---------- Data shown ----------

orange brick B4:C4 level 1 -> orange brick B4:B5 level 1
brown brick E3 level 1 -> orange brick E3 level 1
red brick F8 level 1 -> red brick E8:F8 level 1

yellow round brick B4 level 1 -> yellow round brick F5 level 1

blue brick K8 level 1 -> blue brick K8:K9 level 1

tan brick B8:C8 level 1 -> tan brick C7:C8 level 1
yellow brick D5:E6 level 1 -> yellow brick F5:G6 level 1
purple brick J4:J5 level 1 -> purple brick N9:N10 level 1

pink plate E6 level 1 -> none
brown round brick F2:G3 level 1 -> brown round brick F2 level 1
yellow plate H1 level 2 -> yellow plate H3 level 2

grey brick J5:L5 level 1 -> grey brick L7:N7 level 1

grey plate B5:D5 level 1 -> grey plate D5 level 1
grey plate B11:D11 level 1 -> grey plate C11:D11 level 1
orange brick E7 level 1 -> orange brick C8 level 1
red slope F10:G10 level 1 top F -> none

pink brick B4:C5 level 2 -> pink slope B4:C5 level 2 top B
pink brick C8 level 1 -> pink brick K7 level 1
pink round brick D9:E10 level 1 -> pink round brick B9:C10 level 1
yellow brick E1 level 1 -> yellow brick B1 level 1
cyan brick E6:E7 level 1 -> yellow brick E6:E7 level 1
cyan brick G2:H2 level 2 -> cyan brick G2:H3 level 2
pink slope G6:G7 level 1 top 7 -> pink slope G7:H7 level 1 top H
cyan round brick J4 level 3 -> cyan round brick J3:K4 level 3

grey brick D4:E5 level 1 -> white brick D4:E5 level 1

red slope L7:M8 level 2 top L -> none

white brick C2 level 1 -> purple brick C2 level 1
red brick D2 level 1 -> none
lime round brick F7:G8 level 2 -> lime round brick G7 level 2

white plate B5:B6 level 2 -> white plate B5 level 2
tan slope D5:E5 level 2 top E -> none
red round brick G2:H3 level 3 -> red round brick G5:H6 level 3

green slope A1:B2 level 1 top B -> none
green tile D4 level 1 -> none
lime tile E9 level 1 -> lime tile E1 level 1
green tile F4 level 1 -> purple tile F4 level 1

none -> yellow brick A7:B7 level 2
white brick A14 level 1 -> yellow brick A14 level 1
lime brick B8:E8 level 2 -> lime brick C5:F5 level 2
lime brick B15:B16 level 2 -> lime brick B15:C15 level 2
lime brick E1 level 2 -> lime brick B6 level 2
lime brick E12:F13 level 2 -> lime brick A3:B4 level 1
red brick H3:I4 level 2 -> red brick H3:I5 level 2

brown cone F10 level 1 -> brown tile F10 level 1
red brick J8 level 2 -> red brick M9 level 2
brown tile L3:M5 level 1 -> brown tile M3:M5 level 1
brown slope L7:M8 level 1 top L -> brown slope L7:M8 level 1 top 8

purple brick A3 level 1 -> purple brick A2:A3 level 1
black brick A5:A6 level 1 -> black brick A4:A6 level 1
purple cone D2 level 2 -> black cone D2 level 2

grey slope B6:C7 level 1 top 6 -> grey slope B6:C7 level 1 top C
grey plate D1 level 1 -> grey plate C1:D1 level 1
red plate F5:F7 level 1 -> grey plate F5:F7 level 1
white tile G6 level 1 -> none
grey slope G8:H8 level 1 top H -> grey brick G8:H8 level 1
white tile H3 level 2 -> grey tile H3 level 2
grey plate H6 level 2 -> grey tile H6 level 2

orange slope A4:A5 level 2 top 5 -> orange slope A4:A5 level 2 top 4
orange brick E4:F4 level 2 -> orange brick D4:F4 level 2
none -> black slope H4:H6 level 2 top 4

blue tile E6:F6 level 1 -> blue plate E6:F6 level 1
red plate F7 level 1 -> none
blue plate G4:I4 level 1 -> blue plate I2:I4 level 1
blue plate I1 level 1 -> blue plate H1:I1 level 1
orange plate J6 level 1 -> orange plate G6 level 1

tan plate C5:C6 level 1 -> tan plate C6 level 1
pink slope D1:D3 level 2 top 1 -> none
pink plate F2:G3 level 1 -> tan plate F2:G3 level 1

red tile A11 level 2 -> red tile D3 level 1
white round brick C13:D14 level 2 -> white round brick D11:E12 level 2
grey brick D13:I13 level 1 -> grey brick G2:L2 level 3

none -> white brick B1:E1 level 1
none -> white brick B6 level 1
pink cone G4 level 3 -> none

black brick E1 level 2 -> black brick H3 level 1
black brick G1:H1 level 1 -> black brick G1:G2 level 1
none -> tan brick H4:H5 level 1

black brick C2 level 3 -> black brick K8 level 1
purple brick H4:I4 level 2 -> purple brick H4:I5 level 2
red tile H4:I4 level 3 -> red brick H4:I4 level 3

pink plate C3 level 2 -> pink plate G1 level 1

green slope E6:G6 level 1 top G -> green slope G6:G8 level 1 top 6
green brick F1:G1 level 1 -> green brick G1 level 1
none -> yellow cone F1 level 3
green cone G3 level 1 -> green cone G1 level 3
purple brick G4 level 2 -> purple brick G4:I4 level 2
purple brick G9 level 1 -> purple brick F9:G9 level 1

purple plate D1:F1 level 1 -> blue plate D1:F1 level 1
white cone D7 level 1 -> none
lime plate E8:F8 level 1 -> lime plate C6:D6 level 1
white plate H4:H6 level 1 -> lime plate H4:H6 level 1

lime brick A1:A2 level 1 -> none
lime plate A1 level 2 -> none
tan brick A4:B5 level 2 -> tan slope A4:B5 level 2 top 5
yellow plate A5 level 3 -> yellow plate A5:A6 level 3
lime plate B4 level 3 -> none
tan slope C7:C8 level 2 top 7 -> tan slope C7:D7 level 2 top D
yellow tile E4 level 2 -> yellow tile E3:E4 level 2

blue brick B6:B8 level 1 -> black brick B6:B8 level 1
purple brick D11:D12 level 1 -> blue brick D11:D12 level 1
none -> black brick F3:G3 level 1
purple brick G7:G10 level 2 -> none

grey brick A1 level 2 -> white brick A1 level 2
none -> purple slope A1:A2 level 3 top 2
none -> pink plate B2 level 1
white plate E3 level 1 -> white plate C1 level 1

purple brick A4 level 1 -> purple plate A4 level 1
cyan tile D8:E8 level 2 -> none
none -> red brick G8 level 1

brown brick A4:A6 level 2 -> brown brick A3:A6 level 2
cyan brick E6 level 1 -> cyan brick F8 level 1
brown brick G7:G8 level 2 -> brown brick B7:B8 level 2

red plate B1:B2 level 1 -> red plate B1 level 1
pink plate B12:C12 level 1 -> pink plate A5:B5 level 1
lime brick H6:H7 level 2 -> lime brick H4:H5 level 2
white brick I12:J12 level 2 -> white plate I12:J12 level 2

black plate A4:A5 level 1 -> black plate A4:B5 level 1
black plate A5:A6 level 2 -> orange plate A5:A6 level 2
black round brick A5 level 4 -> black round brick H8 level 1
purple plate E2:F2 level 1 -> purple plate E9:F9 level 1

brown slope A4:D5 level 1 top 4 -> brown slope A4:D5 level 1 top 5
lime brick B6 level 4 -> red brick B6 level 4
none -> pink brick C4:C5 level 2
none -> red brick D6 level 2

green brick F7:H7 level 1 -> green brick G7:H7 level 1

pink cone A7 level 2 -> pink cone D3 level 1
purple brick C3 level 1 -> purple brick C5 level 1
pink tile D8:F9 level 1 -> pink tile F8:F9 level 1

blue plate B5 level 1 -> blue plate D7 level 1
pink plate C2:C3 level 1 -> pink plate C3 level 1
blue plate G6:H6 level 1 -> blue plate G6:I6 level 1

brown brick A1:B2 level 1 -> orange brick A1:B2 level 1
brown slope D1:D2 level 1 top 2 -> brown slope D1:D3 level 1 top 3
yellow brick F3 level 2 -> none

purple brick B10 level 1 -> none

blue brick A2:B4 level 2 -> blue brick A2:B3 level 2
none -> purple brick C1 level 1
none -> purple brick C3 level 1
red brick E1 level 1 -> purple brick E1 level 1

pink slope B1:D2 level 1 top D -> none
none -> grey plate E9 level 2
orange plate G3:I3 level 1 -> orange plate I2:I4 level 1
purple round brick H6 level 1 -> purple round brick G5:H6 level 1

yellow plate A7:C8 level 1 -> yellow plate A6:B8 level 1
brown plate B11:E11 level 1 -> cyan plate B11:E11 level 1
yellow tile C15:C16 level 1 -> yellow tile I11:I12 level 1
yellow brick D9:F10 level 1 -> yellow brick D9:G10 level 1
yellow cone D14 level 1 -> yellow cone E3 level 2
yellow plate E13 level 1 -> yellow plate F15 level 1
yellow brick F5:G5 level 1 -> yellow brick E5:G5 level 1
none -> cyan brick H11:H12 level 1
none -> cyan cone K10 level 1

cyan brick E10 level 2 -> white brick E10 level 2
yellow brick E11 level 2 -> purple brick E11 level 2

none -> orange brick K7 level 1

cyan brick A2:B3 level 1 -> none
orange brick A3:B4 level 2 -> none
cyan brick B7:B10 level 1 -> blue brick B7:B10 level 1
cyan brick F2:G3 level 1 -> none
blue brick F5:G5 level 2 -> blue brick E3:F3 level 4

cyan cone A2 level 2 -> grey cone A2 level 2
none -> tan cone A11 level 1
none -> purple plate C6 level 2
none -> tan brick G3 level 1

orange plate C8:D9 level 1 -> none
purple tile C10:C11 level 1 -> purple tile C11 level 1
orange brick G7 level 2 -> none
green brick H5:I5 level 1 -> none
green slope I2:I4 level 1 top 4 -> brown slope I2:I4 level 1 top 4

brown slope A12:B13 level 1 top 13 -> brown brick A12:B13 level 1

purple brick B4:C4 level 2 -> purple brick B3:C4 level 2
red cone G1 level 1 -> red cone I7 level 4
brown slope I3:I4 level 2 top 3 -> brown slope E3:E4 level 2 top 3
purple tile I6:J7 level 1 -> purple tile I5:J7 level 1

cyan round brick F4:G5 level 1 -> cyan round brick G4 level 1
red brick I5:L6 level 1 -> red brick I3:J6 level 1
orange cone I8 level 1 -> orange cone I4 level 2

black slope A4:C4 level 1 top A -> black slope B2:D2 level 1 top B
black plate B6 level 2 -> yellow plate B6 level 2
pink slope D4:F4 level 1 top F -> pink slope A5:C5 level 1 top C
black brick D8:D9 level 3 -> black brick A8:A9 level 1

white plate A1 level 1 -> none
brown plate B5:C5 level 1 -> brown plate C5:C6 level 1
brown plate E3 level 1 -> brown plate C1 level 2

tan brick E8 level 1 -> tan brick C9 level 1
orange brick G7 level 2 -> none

----------

**Directions for this task:**
Scan the records for the string "green". Copy each line in which it appears.

**Task answer:**
green slope A1:B2 level 1 top B -> none
green tile D4 level 1 -> none
green tile F4 level 1 -> purple tile F4 level 1
green slope E6:G6 level 1 top G -> green slope G6:G8 level 1 top 6
green brick F1:G1 level 1 -> green brick G1 level 1
green cone G3 level 1 -> green cone G1 level 3
green brick F7:H7 level 1 -> green brick G7:H7 level 1
green brick H5:I5 level 1 -> none
green slope I2:I4 level 1 top 4 -> brown slope I2:I4 level 1 top 4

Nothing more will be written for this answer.